-- Your instructions --
For the material that follows, state how many lines contain the word "pink", and add nothing.

-- Records provided --
==================================================

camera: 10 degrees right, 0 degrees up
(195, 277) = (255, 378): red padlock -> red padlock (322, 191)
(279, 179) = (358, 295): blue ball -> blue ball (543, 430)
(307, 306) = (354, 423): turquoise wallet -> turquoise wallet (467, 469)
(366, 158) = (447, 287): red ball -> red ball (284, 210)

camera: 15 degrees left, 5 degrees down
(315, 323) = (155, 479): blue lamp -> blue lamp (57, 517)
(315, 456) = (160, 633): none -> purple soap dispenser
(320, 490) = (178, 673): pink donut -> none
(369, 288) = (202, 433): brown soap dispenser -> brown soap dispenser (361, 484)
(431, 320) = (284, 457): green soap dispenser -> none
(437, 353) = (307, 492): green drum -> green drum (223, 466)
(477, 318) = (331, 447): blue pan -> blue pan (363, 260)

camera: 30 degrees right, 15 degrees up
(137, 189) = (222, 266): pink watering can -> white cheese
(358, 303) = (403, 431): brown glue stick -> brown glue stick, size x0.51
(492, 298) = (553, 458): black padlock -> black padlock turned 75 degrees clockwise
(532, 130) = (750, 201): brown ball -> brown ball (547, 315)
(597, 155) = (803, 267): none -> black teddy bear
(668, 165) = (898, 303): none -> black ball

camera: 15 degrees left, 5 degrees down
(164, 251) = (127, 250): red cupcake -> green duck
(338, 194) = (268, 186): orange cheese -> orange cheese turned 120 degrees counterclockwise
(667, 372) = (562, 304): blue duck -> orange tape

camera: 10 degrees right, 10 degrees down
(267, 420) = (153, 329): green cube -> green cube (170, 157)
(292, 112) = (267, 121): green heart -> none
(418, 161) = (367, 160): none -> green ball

==================================================

-- Result for this task --
2